Work request: Go through the records that follow and tally the lines with "cross" in them; answer with the number alone.

Study material:
- Opening Delimiter -
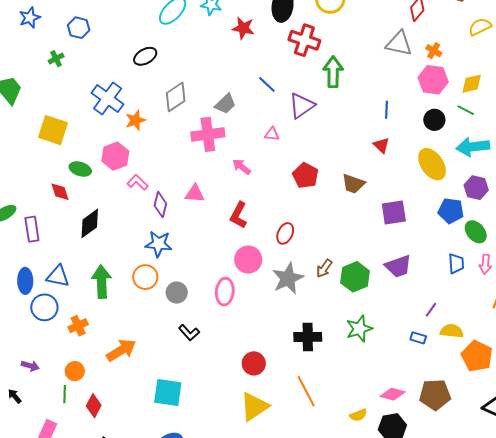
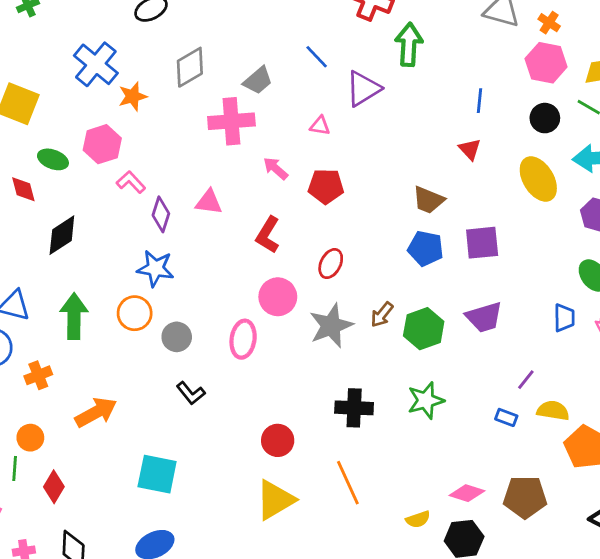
red pentagon: (306, 176) -> (326, 186), moved, turned -30
blue pentagon: (451, 211) -> (426, 248), moved

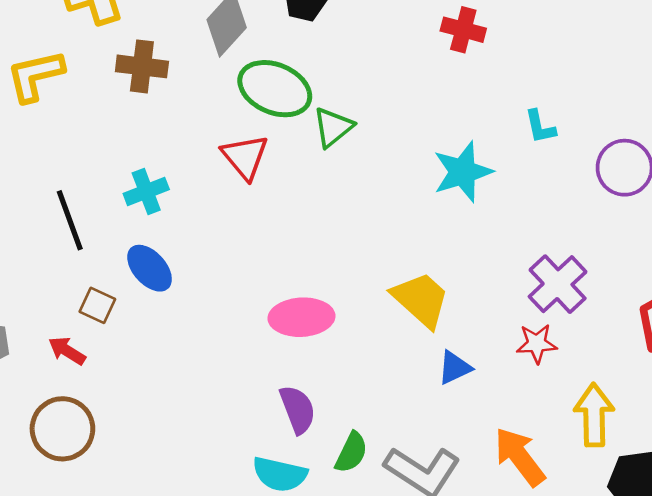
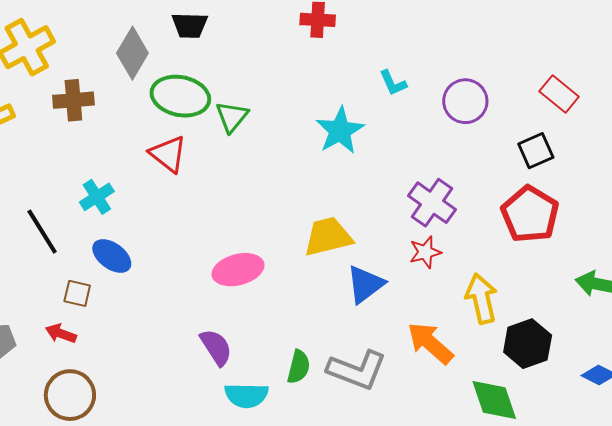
yellow trapezoid: (421, 299) -> (328, 237), turned -44
blue triangle: (455, 368) -> (365, 284), size x1.4
purple semicircle: (298, 409) -> (216, 347), moved

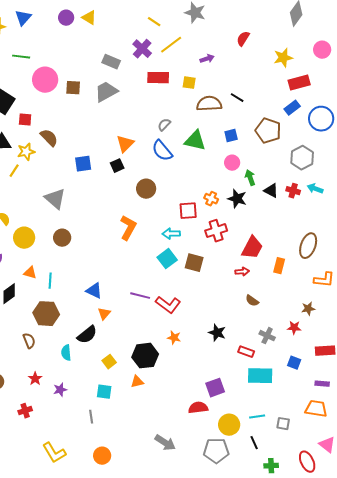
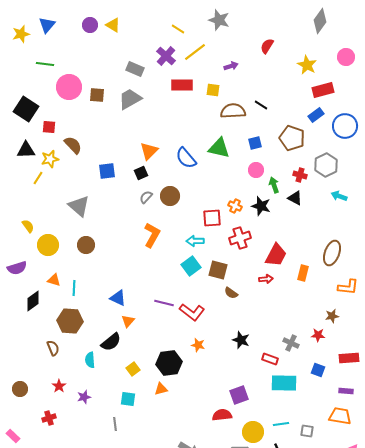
yellow star: (283, 58) -> (307, 65), turned -30
gray semicircle: (164, 125) -> (146, 197), moved
red cross: (293, 191) -> (300, 175), moved
brown semicircle: (252, 301) -> (231, 293), moved

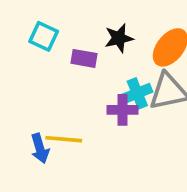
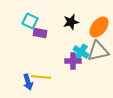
purple rectangle: (84, 58) -> (40, 33), moved
cyan cross: (137, 93) -> (81, 52), turned -35

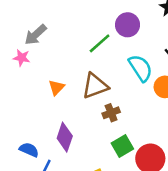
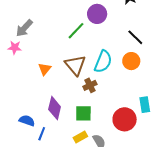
cyan semicircle: (140, 68) -> (103, 62), moved, turned 60
brown triangle: (95, 86) -> (75, 65), turned -45
green square: (122, 146) -> (83, 113), moved, turned 36

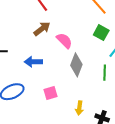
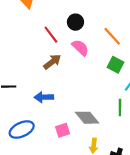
pink semicircle: (64, 41) -> (80, 48), moved
gray diamond: (76, 65) -> (87, 118), moved, turned -60

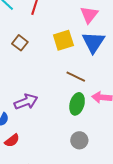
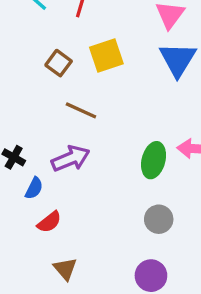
yellow square: (63, 40) -> (106, 55), moved
brown line: (76, 77) -> (81, 110), moved

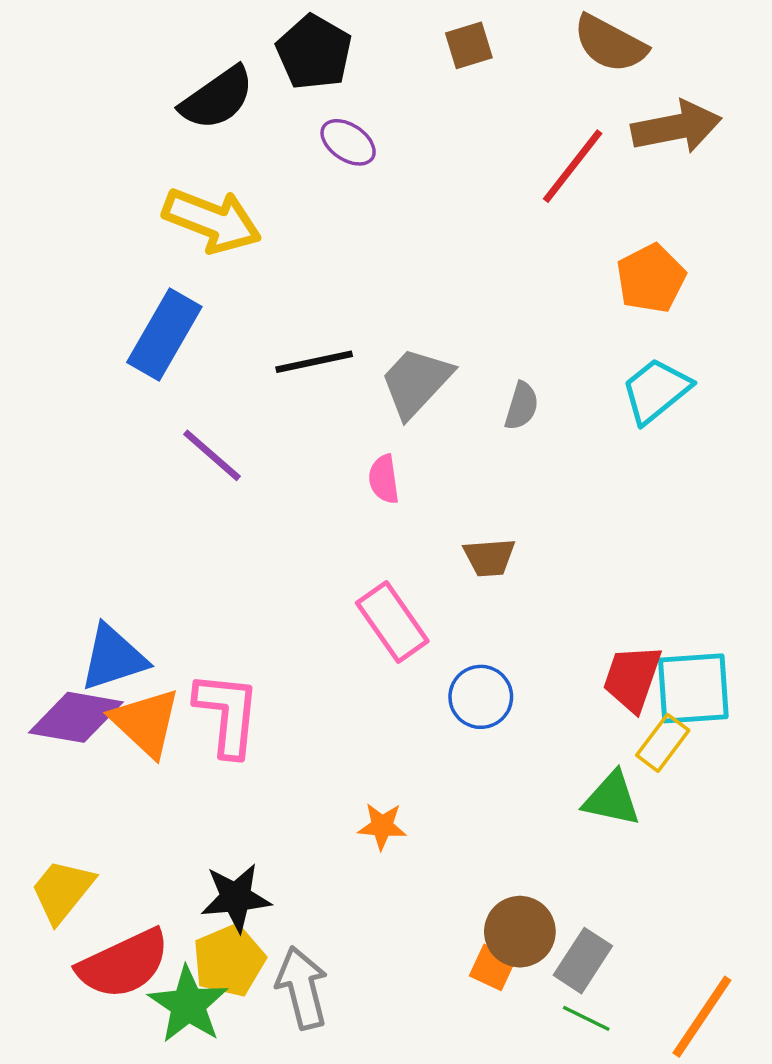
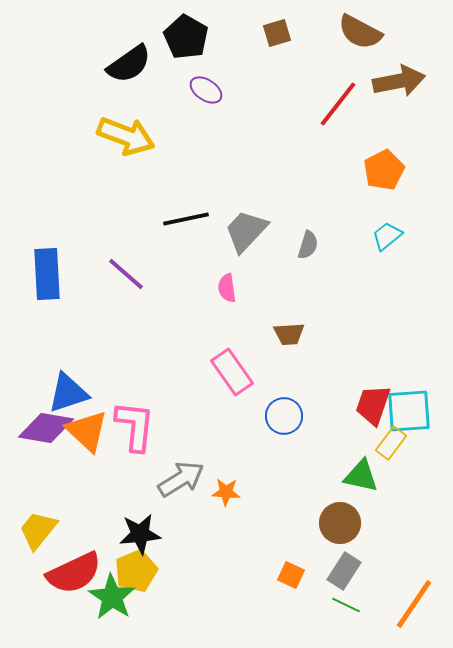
blue rectangle: (164, 335) -> (47, 274), moved, turned -33
cyan trapezoid: (656, 391) -> (387, 236), size x0.7
brown circle: (520, 932) -> (340, 523), moved
gray arrow: (302, 988) -> (181, 479), moved, turned 72

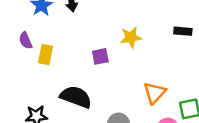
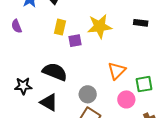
yellow star: (131, 37) -> (100, 26), size x1.4
yellow rectangle: (45, 55) -> (60, 27), moved

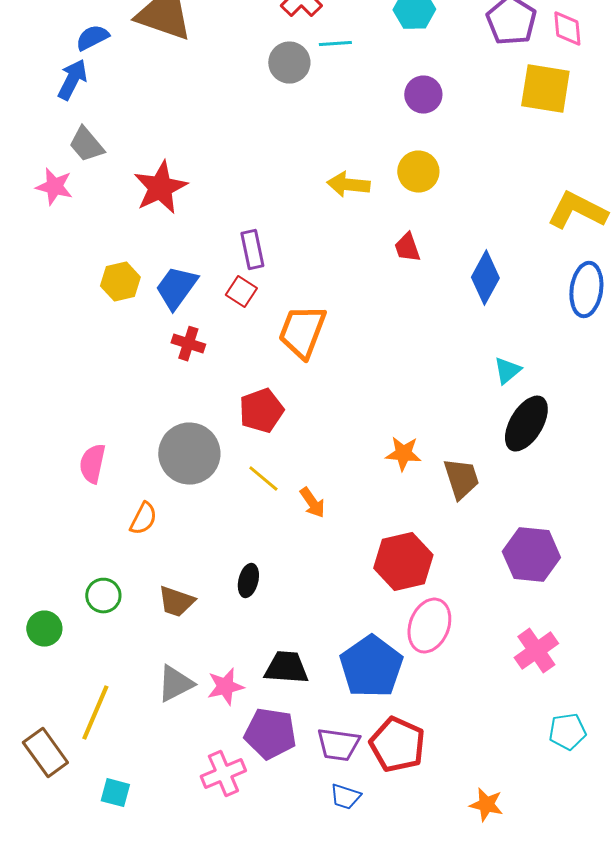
- Closing Delimiter -
Worked solution: 2